WHAT THIS TASK INVOLVES: Make a word-for-word copy of the entries below from their first line through the line with "replaced | BLACK", and add nothing.

▼

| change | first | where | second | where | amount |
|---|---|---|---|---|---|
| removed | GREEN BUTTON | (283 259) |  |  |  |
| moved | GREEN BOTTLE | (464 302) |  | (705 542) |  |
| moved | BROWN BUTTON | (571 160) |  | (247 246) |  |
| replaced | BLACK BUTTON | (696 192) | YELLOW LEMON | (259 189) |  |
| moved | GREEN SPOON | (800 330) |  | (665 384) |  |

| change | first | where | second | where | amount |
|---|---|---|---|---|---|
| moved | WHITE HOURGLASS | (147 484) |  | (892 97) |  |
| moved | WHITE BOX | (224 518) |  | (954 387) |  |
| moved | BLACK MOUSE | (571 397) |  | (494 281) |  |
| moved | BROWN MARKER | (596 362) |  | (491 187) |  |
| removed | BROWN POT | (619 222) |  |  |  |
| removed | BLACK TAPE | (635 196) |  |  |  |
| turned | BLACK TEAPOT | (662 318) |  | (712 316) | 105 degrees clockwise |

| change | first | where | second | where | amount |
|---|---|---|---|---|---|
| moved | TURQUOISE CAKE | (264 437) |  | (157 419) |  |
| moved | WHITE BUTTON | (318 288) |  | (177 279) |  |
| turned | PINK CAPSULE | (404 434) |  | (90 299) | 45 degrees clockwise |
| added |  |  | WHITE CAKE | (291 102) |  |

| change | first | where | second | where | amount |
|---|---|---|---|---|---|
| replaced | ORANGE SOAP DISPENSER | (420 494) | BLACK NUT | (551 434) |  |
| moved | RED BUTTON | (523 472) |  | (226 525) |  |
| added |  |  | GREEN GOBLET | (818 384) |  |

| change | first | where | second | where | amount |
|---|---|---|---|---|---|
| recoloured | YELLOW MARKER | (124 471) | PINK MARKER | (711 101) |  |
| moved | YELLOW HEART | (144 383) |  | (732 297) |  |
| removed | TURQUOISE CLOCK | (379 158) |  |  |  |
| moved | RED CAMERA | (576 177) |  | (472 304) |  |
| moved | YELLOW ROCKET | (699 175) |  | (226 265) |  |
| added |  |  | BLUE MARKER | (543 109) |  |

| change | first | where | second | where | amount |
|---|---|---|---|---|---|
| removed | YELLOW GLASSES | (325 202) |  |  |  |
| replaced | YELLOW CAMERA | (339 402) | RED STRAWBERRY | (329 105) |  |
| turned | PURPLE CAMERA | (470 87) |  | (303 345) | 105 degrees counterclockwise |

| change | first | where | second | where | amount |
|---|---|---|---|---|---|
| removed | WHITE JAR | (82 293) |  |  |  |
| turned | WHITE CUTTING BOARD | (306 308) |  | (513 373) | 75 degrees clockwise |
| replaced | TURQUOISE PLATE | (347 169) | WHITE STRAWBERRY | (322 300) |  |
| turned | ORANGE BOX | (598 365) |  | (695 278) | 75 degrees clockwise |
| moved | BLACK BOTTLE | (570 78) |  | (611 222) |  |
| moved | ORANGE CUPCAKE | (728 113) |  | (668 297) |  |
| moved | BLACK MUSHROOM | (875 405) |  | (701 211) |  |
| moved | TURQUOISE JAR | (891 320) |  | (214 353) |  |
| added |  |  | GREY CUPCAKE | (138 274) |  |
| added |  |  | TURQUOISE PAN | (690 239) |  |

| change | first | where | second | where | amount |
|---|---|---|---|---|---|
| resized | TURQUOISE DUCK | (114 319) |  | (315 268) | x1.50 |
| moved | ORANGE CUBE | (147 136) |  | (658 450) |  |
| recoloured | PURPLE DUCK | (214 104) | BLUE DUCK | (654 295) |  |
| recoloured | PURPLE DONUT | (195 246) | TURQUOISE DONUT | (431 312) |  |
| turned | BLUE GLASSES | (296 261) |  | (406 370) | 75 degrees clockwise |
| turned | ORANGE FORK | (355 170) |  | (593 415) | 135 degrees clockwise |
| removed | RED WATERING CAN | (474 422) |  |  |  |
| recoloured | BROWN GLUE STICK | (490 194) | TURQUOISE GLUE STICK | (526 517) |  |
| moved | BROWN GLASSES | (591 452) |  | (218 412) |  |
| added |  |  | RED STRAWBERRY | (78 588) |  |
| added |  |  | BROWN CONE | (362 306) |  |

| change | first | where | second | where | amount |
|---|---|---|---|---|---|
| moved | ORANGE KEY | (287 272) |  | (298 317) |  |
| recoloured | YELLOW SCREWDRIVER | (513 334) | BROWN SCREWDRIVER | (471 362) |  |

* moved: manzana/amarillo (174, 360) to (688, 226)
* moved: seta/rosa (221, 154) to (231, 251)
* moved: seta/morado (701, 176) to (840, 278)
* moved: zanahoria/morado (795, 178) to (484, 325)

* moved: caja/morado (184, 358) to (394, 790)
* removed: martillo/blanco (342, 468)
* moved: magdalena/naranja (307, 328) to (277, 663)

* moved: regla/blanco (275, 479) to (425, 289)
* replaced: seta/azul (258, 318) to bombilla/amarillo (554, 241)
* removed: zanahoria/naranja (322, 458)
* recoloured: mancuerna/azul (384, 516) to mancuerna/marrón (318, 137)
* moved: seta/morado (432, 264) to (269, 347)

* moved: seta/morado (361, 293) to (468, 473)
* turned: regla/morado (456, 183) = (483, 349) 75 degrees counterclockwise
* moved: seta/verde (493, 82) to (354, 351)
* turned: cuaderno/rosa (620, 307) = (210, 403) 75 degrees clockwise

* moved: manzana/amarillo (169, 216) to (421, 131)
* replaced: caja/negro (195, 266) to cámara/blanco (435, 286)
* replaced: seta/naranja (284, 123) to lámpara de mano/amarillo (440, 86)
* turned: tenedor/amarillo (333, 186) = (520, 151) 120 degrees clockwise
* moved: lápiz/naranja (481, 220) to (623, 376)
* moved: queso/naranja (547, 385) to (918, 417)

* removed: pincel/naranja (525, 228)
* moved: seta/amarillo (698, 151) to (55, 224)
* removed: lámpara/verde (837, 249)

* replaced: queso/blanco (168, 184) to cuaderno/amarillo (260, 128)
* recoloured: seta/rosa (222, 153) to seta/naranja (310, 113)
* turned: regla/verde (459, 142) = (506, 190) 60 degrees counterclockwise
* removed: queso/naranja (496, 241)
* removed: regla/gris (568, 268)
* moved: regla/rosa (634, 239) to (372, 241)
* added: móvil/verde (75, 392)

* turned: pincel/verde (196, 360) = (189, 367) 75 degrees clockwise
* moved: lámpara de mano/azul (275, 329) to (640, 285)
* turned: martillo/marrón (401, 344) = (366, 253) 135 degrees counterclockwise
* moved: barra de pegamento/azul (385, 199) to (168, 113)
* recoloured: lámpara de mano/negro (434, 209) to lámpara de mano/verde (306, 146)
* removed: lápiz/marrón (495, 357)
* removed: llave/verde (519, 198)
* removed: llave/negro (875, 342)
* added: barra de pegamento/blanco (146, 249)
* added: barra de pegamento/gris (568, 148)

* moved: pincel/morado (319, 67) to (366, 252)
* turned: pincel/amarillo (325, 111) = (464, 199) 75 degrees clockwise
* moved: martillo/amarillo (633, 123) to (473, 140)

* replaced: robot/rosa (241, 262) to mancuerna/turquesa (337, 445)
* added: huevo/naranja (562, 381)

▲

RESULT OF THE TASK:
| change | first | where | second | where | amount |
|---|---|---|---|---|---|
| removed | GREEN BUTTON | (283 259) |  |  |  |
| moved | GREEN BOTTLE | (464 302) |  | (705 542) |  |
| moved | BROWN BUTTON | (571 160) |  | (247 246) |  |
| replaced | BLACK BUTTON | (696 192) | YELLOW LEMON | (259 189) |  |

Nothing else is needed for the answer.